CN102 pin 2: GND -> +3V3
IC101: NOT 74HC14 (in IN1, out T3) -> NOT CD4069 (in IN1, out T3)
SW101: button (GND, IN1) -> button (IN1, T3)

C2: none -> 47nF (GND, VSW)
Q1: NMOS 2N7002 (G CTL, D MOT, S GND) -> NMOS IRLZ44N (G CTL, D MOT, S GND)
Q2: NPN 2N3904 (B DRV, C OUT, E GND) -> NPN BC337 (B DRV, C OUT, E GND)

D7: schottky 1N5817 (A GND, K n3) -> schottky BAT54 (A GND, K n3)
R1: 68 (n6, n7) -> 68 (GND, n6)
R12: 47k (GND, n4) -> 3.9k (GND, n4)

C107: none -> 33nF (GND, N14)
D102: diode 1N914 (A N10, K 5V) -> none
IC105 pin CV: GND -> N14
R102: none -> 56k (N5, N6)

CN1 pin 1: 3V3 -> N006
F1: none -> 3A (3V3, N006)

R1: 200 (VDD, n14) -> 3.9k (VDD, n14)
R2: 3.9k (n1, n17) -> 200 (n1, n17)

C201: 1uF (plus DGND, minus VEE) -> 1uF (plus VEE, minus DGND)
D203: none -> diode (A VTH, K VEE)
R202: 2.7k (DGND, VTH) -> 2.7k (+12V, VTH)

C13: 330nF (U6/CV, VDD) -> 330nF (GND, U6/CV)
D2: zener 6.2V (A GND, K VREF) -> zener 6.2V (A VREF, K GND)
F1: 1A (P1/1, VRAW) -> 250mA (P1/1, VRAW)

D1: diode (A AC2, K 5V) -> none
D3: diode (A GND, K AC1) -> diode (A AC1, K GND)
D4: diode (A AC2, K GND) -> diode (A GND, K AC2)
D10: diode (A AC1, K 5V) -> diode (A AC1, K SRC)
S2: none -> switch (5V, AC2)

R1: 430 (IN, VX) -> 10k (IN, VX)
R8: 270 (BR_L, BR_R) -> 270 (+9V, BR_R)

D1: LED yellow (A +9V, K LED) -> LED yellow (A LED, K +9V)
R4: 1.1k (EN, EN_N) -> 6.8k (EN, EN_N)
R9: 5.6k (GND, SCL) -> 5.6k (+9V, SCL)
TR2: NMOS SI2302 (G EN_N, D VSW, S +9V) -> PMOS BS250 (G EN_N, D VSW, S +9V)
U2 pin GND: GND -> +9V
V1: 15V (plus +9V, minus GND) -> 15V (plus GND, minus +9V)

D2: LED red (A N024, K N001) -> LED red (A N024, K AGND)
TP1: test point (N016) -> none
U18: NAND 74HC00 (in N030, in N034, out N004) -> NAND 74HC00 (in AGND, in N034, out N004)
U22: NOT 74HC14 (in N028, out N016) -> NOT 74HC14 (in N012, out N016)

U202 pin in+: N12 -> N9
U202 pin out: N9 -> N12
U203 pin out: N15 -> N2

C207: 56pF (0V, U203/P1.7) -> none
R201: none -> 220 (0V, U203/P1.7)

::::

• INSTRUCTIONS TO FOLLOW:
Please transcribe the entries above exactly as written.

• EXPECTED ANSWER:
CN102 pin 2: GND -> +3V3
IC101: NOT 74HC14 (in IN1, out T3) -> NOT CD4069 (in IN1, out T3)
SW101: button (GND, IN1) -> button (IN1, T3)

C2: none -> 47nF (GND, VSW)
Q1: NMOS 2N7002 (G CTL, D MOT, S GND) -> NMOS IRLZ44N (G CTL, D MOT, S GND)
Q2: NPN 2N3904 (B DRV, C OUT, E GND) -> NPN BC337 (B DRV, C OUT, E GND)

D7: schottky 1N5817 (A GND, K n3) -> schottky BAT54 (A GND, K n3)
R1: 68 (n6, n7) -> 68 (GND, n6)
R12: 47k (GND, n4) -> 3.9k (GND, n4)

C107: none -> 33nF (GND, N14)
D102: diode 1N914 (A N10, K 5V) -> none
IC105 pin CV: GND -> N14
R102: none -> 56k (N5, N6)

CN1 pin 1: 3V3 -> N006
F1: none -> 3A (3V3, N006)

R1: 200 (VDD, n14) -> 3.9k (VDD, n14)
R2: 3.9k (n1, n17) -> 200 (n1, n17)

C201: 1uF (plus DGND, minus VEE) -> 1uF (plus VEE, minus DGND)
D203: none -> diode (A VTH, K VEE)
R202: 2.7k (DGND, VTH) -> 2.7k (+12V, VTH)

C13: 330nF (U6/CV, VDD) -> 330nF (GND, U6/CV)
D2: zener 6.2V (A GND, K VREF) -> zener 6.2V (A VREF, K GND)
F1: 1A (P1/1, VRAW) -> 250mA (P1/1, VRAW)

D1: diode (A AC2, K 5V) -> none
D3: diode (A GND, K AC1) -> diode (A AC1, K GND)
D4: diode (A AC2, K GND) -> diode (A GND, K AC2)
D10: diode (A AC1, K 5V) -> diode (A AC1, K SRC)
S2: none -> switch (5V, AC2)

R1: 430 (IN, VX) -> 10k (IN, VX)
R8: 270 (BR_L, BR_R) -> 270 (+9V, BR_R)

D1: LED yellow (A +9V, K LED) -> LED yellow (A LED, K +9V)
R4: 1.1k (EN, EN_N) -> 6.8k (EN, EN_N)
R9: 5.6k (GND, SCL) -> 5.6k (+9V, SCL)
TR2: NMOS SI2302 (G EN_N, D VSW, S +9V) -> PMOS BS250 (G EN_N, D VSW, S +9V)
U2 pin GND: GND -> +9V
V1: 15V (plus +9V, minus GND) -> 15V (plus GND, minus +9V)

D2: LED red (A N024, K N001) -> LED red (A N024, K AGND)
TP1: test point (N016) -> none
U18: NAND 74HC00 (in N030, in N034, out N004) -> NAND 74HC00 (in AGND, in N034, out N004)
U22: NOT 74HC14 (in N028, out N016) -> NOT 74HC14 (in N012, out N016)

U202 pin in+: N12 -> N9
U202 pin out: N9 -> N12
U203 pin out: N15 -> N2

C207: 56pF (0V, U203/P1.7) -> none
R201: none -> 220 (0V, U203/P1.7)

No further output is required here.